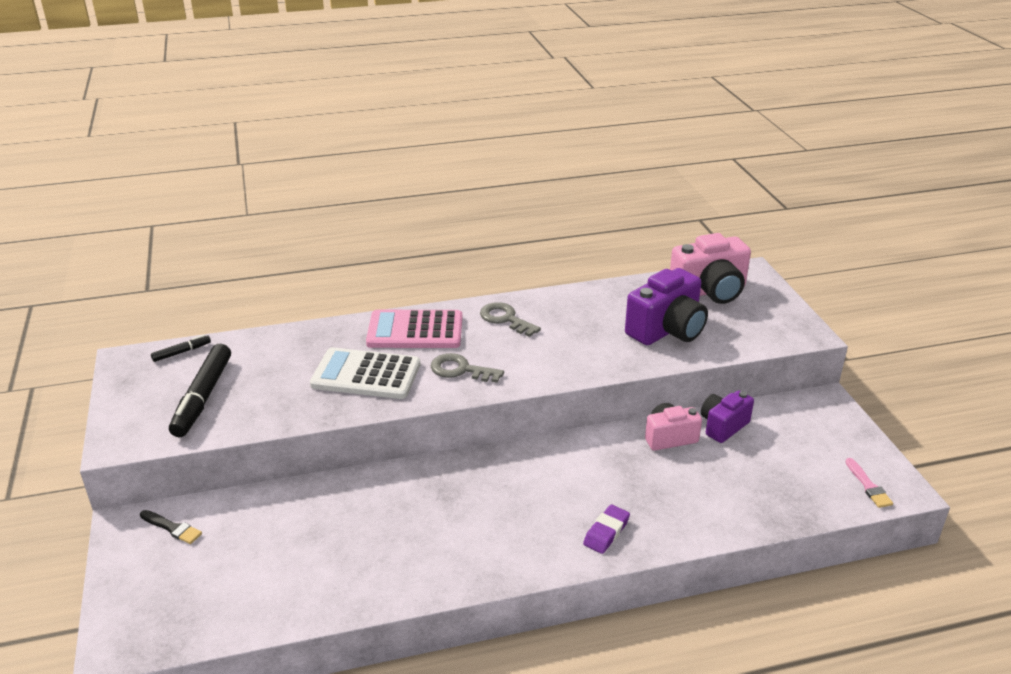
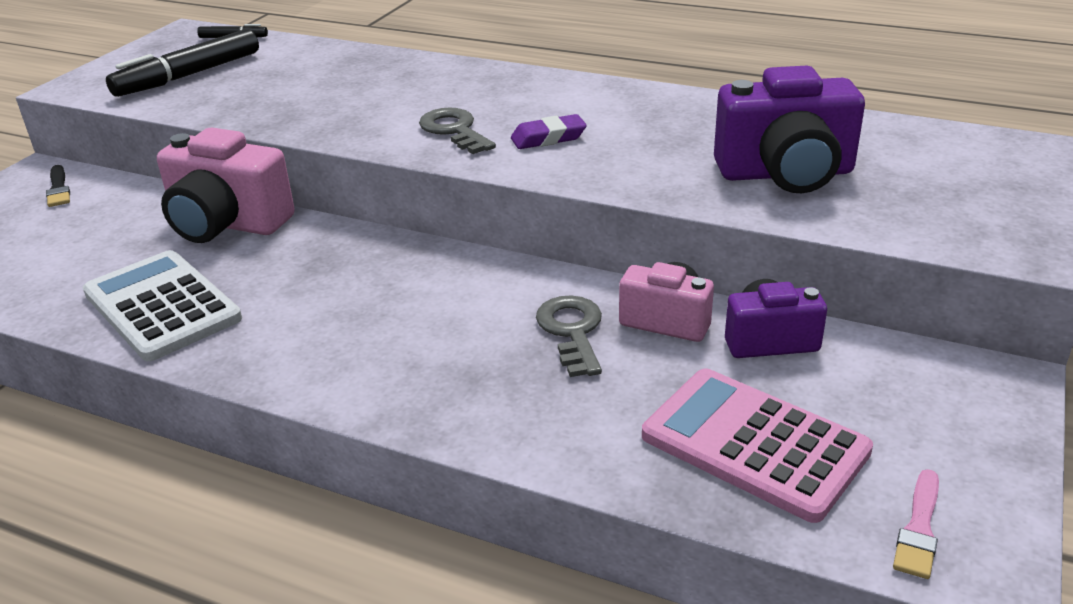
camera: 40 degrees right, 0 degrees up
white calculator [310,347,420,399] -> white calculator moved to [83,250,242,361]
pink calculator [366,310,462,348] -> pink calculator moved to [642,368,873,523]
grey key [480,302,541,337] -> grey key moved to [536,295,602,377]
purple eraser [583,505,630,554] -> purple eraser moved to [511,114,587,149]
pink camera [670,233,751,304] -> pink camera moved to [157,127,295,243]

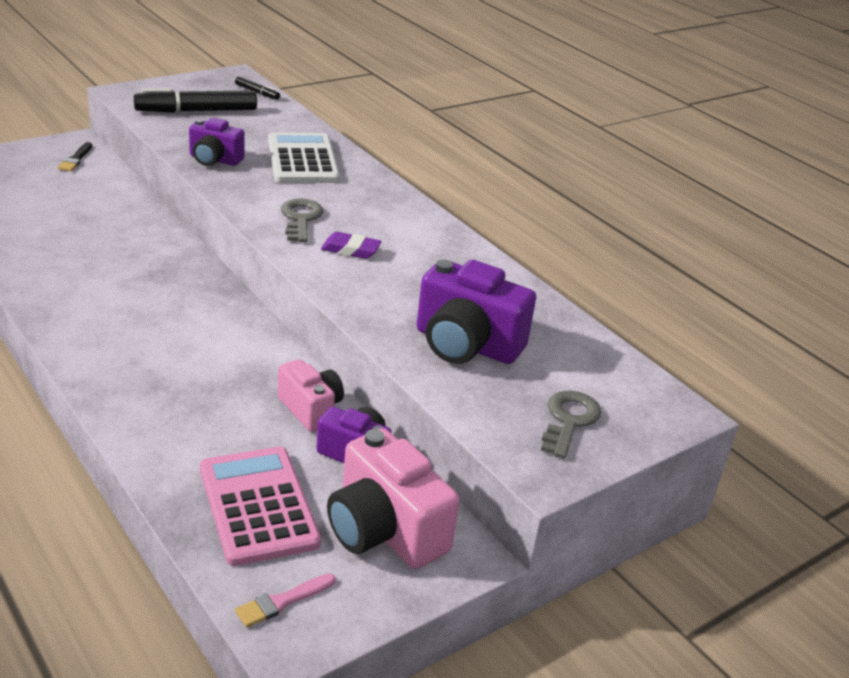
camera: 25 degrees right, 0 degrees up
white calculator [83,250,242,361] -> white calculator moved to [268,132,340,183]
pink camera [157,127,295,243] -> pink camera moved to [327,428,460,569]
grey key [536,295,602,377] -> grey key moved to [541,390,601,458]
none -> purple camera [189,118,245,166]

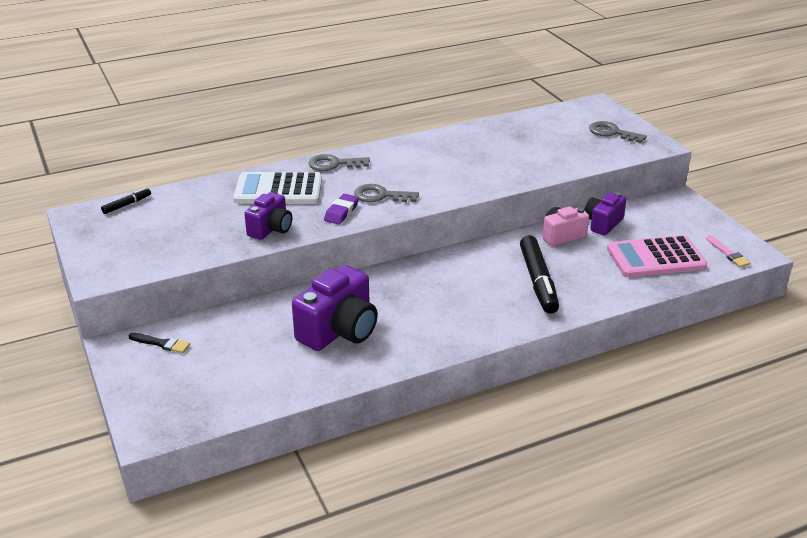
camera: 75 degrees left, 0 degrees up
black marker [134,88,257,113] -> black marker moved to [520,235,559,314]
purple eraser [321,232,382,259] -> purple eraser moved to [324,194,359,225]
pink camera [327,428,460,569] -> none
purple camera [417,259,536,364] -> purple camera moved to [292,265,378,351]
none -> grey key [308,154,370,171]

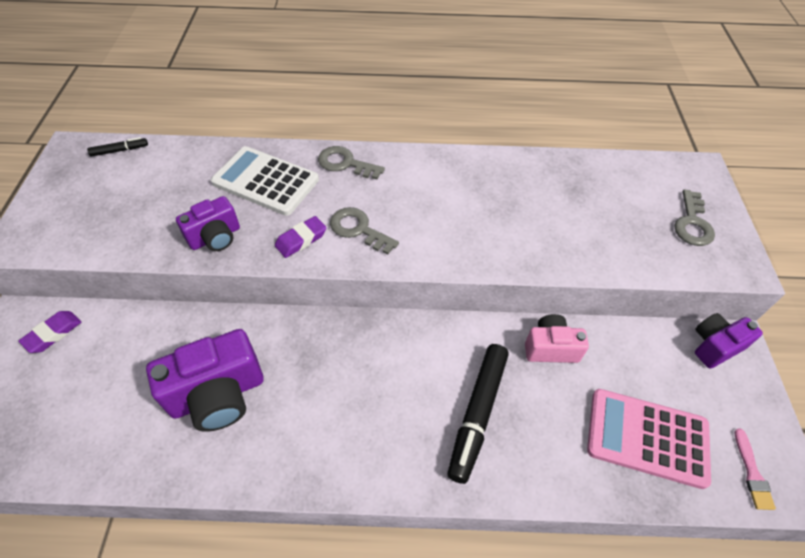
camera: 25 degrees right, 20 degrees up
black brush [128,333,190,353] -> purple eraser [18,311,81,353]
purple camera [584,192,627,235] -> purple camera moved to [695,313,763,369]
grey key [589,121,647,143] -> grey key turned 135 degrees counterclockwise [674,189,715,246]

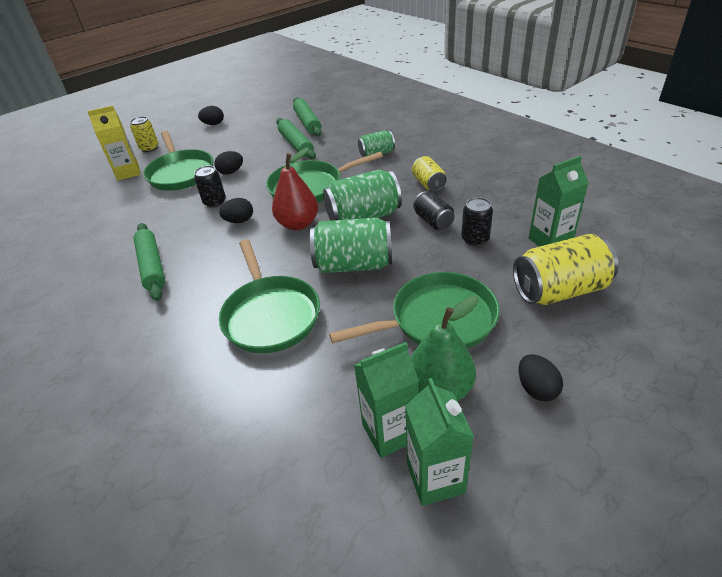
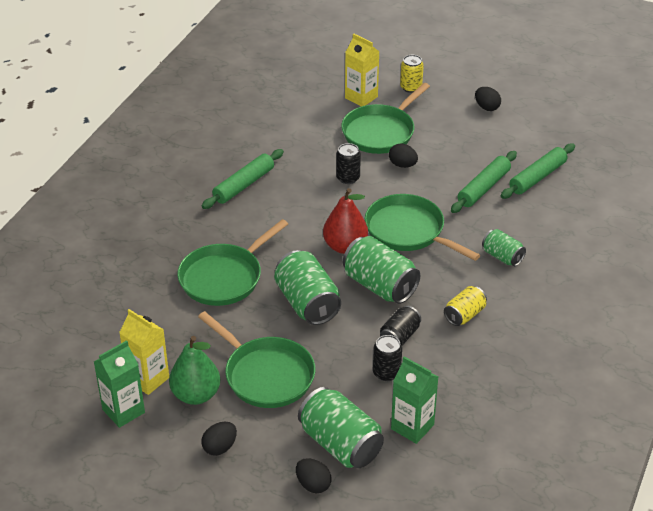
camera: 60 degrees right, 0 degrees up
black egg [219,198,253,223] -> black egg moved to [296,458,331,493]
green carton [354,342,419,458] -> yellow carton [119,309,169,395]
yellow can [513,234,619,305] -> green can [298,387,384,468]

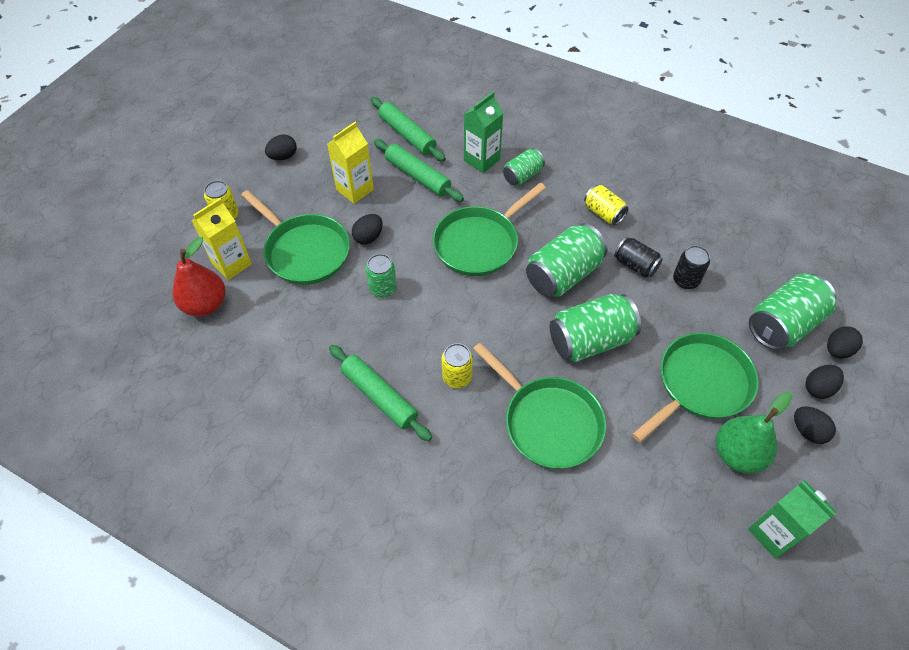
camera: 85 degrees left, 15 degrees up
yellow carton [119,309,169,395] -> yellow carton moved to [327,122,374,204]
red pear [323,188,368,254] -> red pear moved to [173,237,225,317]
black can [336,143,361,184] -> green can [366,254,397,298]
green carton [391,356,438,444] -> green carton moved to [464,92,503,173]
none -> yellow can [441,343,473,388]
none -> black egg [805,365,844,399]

○ ○ ○

TASK TO COMPLETE:
Your reply should restate every entry exactly, with the pictures left out.

EXERCISE RESULT:
camera: 40 degrees right, 0 degrees up
white calculator [310,347,420,399] -> white calculator moved to [83,250,242,361]
pink calculator [366,310,462,348] -> pink calculator moved to [642,368,873,523]
grey key [480,302,541,337] -> grey key moved to [536,295,602,377]
purple eraser [583,505,630,554] -> purple eraser moved to [511,114,587,149]
pink camera [670,233,751,304] -> pink camera moved to [157,127,295,243]

camera: 25 degrees right, 0 degrees up
white calculator [83,250,242,361] -> white calculator moved to [268,132,340,183]
pink camera [157,127,295,243] -> pink camera moved to [327,428,460,569]
grey key [536,295,602,377] -> grey key moved to [541,390,601,458]
none -> purple camera [189,118,245,166]

camera: 75 degrees left, 0 degrees up
black marker [134,88,257,113] -> black marker moved to [520,235,559,314]
purple eraser [321,232,382,259] -> purple eraser moved to [324,194,359,225]
pink camera [327,428,460,569] -> none
purple camera [417,259,536,364] -> purple camera moved to [292,265,378,351]
none -> grey key [308,154,370,171]

camera: 25 degrees right, 20 degrees up
black brush [128,333,190,353] -> purple eraser [18,311,81,353]
purple camera [584,192,627,235] -> purple camera moved to [695,313,763,369]
grey key [589,121,647,143] -> grey key turned 135 degrees counterclockwise [674,189,715,246]

camera: 60 degrees right, 0 degrees up
black egg [219,198,253,223] -> black egg moved to [296,458,331,493]
green carton [354,342,419,458] -> yellow carton [119,309,169,395]
yellow can [513,234,619,305] -> green can [298,387,384,468]

camera: 85 degrees left, 15 degrees up
yellow carton [119,309,169,395] -> yellow carton moved to [327,122,374,204]
red pear [323,188,368,254] -> red pear moved to [173,237,225,317]
black can [336,143,361,184] -> green can [366,254,397,298]
green carton [391,356,438,444] -> green carton moved to [464,92,503,173]
none -> yellow can [441,343,473,388]
none -> black egg [805,365,844,399]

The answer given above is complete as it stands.